_WHAT YOU SHOULD DO_
From the entries below, please output exactly the lines starting at the one containing "green pencil [472,306,503,404]" and ending at the one containing "camera: 75 degrees right, 10 degrees up", both included.

_Records contained in a dataset_
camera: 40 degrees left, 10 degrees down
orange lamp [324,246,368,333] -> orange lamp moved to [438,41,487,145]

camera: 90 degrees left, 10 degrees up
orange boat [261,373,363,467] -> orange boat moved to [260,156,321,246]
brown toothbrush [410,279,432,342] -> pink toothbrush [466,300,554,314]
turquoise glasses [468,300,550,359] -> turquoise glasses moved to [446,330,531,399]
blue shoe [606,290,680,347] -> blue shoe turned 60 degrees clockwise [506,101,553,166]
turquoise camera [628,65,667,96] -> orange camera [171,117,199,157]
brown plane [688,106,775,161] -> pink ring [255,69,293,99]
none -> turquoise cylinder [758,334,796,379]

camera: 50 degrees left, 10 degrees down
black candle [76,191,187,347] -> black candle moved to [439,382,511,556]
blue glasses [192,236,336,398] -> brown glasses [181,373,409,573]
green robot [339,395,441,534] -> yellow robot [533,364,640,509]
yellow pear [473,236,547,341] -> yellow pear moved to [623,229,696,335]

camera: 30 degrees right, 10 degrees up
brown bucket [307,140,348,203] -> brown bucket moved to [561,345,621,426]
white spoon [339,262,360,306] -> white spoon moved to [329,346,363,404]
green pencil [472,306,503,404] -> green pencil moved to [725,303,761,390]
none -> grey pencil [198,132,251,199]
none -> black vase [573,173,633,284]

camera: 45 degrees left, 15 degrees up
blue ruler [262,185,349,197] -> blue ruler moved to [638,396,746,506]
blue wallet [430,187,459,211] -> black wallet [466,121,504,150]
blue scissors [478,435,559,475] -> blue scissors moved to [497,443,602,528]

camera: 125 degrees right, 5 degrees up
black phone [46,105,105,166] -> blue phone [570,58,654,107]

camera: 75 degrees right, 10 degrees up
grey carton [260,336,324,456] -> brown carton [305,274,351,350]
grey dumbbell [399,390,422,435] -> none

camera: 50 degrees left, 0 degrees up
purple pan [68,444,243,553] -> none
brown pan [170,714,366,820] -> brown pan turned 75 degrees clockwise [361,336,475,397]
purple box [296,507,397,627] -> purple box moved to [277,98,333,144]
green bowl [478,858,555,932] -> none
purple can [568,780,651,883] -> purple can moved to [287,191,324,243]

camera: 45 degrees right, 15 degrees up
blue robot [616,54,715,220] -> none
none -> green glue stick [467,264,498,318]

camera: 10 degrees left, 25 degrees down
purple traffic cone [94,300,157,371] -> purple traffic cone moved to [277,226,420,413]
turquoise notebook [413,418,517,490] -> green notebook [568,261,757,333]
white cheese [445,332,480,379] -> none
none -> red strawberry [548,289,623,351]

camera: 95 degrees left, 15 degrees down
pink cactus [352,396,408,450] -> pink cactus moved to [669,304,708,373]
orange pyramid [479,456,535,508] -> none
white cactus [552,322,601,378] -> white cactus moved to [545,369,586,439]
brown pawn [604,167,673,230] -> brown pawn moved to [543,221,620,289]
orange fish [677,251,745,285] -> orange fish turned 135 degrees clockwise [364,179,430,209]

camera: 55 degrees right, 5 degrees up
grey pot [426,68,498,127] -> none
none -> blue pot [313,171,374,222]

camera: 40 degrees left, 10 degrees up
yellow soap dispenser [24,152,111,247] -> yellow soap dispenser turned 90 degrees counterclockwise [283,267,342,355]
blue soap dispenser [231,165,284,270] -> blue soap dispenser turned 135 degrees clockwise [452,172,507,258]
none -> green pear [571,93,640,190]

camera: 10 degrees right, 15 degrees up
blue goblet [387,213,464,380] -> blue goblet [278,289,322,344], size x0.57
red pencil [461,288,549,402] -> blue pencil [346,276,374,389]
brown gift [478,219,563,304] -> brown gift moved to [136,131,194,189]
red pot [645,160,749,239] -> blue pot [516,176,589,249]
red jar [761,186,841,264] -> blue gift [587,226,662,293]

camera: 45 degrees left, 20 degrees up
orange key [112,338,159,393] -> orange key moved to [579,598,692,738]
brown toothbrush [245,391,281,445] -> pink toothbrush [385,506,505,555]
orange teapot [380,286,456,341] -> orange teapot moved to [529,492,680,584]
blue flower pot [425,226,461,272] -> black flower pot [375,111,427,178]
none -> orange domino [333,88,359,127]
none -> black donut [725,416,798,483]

_SOLUTION_
green pencil [472,306,503,404] -> green pencil moved to [725,303,761,390]
none -> grey pencil [198,132,251,199]
none -> black vase [573,173,633,284]

camera: 45 degrees left, 15 degrees up
blue ruler [262,185,349,197] -> blue ruler moved to [638,396,746,506]
blue wallet [430,187,459,211] -> black wallet [466,121,504,150]
blue scissors [478,435,559,475] -> blue scissors moved to [497,443,602,528]

camera: 125 degrees right, 5 degrees up
black phone [46,105,105,166] -> blue phone [570,58,654,107]

camera: 75 degrees right, 10 degrees up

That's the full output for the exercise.